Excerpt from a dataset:
_ _ _ _
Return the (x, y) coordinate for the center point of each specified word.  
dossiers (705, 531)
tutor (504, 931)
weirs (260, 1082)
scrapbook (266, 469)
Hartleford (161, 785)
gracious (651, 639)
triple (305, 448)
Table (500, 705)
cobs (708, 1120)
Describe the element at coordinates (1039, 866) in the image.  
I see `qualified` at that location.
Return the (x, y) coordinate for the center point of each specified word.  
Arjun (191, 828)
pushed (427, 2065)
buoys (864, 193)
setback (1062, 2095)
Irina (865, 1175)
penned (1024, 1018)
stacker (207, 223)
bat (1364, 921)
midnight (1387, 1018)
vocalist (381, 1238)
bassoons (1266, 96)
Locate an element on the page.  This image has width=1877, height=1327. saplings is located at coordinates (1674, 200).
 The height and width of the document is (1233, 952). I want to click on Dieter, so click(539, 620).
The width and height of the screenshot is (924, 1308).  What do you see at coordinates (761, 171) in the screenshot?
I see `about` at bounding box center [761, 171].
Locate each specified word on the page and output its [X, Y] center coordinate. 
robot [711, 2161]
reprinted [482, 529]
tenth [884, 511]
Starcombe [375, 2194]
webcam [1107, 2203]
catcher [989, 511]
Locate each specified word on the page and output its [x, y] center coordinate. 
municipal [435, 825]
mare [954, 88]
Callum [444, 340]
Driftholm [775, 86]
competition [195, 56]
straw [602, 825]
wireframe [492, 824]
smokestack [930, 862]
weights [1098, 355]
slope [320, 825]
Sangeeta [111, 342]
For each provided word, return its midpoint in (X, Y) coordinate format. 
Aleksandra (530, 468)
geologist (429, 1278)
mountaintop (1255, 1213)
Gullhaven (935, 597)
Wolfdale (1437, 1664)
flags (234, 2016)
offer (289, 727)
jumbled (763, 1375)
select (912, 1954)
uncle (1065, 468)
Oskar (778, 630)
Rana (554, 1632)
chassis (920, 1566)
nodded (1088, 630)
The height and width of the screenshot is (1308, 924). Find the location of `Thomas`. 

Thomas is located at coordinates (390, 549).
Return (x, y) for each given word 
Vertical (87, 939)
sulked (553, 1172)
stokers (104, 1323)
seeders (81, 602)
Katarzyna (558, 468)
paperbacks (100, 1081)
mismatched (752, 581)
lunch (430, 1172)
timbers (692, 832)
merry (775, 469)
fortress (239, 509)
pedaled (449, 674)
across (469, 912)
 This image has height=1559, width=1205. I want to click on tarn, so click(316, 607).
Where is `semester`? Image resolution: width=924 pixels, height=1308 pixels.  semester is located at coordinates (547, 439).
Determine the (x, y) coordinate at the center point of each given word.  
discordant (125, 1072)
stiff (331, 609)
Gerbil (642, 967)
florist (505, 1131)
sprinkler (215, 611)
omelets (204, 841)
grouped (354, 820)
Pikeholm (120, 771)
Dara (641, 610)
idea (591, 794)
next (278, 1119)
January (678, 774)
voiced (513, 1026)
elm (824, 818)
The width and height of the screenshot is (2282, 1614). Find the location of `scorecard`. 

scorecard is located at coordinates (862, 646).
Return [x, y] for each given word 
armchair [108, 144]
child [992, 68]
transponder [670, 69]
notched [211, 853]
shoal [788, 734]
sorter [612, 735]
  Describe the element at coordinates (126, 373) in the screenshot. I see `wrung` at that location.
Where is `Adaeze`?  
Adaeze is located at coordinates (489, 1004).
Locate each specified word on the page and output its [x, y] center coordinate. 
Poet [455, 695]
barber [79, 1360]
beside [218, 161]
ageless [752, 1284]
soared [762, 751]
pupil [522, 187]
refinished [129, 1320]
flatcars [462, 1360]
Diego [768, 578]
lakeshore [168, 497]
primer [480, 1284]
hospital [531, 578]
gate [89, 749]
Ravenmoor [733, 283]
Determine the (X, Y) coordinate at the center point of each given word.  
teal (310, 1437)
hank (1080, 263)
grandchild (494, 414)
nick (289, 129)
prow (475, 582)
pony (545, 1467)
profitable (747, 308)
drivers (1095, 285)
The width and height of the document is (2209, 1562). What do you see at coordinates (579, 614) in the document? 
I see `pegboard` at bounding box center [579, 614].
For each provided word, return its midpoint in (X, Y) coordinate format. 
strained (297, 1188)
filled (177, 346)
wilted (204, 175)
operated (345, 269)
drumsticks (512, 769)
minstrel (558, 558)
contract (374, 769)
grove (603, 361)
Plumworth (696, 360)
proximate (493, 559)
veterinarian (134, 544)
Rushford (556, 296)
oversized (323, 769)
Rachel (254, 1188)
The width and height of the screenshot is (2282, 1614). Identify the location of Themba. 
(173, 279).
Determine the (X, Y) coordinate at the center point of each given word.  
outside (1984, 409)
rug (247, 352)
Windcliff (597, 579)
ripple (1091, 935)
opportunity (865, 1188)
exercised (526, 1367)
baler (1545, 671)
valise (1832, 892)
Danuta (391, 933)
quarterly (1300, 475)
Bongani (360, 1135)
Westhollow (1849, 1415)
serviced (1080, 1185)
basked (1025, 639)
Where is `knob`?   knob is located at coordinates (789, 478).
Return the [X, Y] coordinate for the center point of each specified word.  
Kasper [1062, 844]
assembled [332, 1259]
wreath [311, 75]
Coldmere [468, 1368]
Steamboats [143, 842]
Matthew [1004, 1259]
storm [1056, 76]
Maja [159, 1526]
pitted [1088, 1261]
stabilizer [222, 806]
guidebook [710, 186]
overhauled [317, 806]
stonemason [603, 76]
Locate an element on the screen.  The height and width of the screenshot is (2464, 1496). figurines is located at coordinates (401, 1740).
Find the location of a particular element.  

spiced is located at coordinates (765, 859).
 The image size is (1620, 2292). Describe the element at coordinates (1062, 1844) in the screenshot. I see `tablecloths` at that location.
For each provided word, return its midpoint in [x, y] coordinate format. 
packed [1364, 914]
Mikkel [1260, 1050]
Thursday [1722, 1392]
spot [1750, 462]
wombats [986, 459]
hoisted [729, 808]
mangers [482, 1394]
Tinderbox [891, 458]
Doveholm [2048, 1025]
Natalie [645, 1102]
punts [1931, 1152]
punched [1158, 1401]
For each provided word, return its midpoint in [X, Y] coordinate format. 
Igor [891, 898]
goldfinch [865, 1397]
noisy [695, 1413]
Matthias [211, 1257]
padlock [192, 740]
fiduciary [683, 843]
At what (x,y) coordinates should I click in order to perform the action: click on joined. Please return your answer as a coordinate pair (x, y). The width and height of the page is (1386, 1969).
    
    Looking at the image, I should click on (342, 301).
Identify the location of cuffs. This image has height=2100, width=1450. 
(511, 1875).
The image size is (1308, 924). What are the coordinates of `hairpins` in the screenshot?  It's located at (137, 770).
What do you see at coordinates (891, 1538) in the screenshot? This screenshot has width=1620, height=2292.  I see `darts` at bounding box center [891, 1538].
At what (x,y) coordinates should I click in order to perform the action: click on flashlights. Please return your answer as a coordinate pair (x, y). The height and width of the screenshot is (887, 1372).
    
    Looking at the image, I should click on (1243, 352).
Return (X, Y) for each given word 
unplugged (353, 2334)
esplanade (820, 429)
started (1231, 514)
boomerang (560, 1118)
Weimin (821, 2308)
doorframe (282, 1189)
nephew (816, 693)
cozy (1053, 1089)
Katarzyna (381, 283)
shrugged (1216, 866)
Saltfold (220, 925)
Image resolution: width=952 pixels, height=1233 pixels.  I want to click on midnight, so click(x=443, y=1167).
_ _ _ _
OBJECTIVE: Copy the records word for word, from the line with "coordinates (547, 439)." through the line with "Describe the element at coordinates (126, 373)", including both of those lines.

RESPONSE:
Where is `semester`? Image resolution: width=924 pixels, height=1308 pixels.  semester is located at coordinates (547, 439).
Determine the (x, y) coordinate at the center point of each given word.  
discordant (125, 1072)
stiff (331, 609)
Gerbil (642, 967)
florist (505, 1131)
sprinkler (215, 611)
omelets (204, 841)
grouped (354, 820)
Pikeholm (120, 771)
Dara (641, 610)
idea (591, 794)
next (278, 1119)
January (678, 774)
voiced (513, 1026)
elm (824, 818)
The width and height of the screenshot is (2282, 1614). Find the location of `scorecard`. 

scorecard is located at coordinates (862, 646).
Return [x, y] for each given word 
armchair [108, 144]
child [992, 68]
transponder [670, 69]
notched [211, 853]
shoal [788, 734]
sorter [612, 735]
  Describe the element at coordinates (126, 373) in the screenshot. I see `wrung` at that location.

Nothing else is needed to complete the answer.